Try it:
Scan the records below for the line with "(277, 503) = (827, 413): green" and the line with "(416, 502) = (885, 321): green carton -> none". Repeat those two lines and every line between them exactly, and nothing else.

Data for processing:
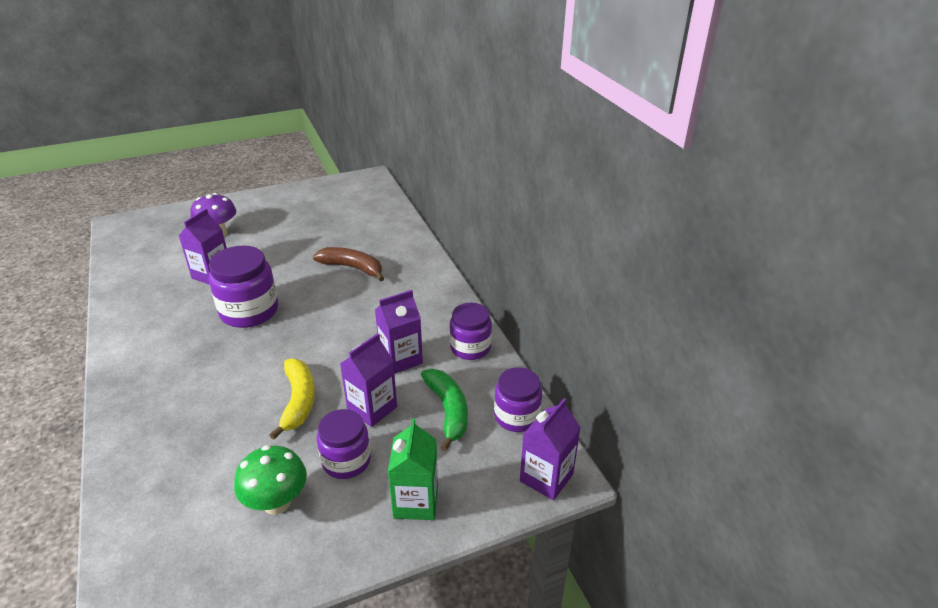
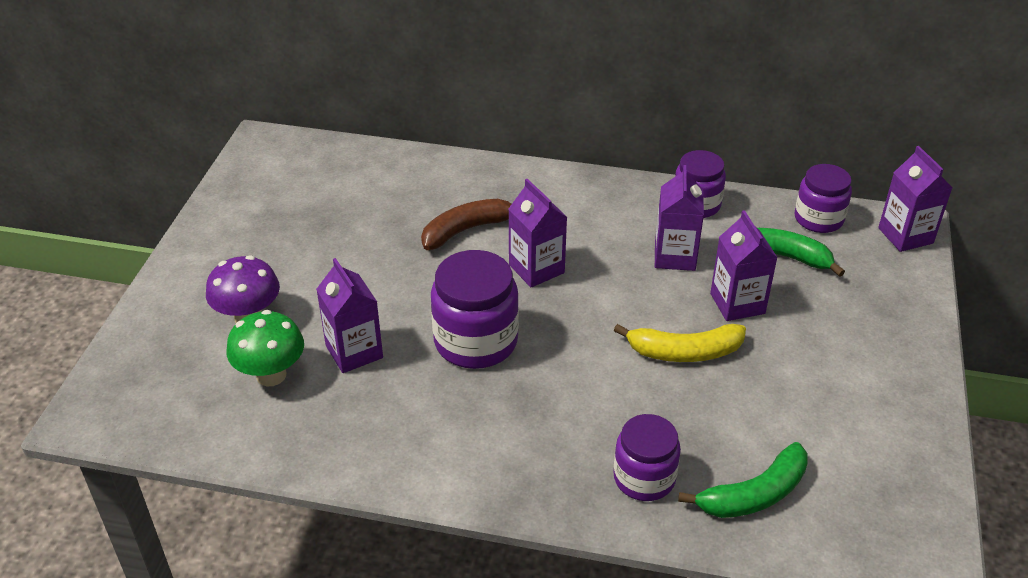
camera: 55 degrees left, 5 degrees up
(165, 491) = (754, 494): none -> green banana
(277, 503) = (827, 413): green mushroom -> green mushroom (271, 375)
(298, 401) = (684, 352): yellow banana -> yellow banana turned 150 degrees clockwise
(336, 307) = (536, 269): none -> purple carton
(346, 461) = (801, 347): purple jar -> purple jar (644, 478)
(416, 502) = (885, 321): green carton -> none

--

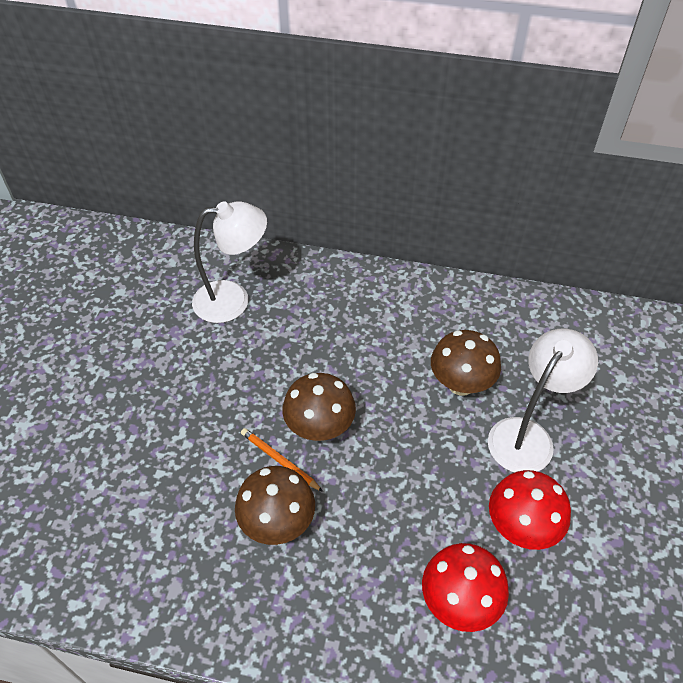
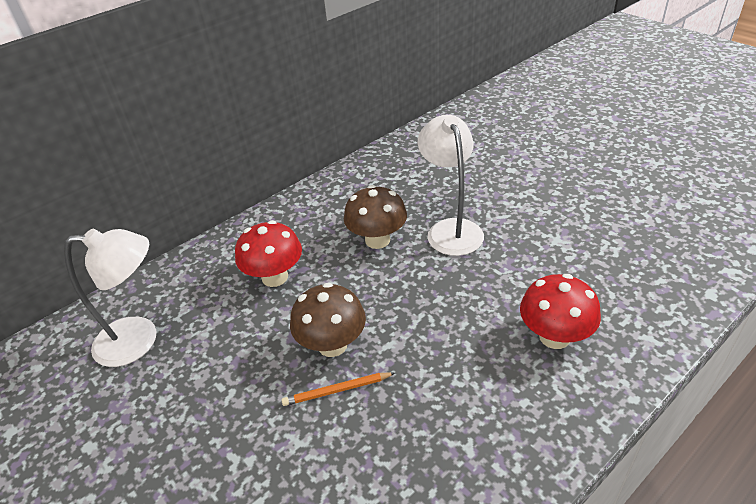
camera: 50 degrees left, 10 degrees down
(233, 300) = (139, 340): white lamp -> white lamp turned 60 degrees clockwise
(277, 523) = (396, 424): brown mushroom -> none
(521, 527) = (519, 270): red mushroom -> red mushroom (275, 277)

...

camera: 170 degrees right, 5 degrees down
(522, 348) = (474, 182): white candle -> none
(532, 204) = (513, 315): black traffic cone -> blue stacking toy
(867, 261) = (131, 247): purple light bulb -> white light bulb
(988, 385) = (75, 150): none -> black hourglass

Task result:
(277, 503) = (827, 413): green mushroom -> green mushroom (271, 375)
(298, 401) = (684, 352): yellow banana -> yellow banana turned 150 degrees clockwise
(336, 307) = (536, 269): none -> purple carton
(346, 461) = (801, 347): purple jar -> purple jar (644, 478)
(416, 502) = (885, 321): green carton -> none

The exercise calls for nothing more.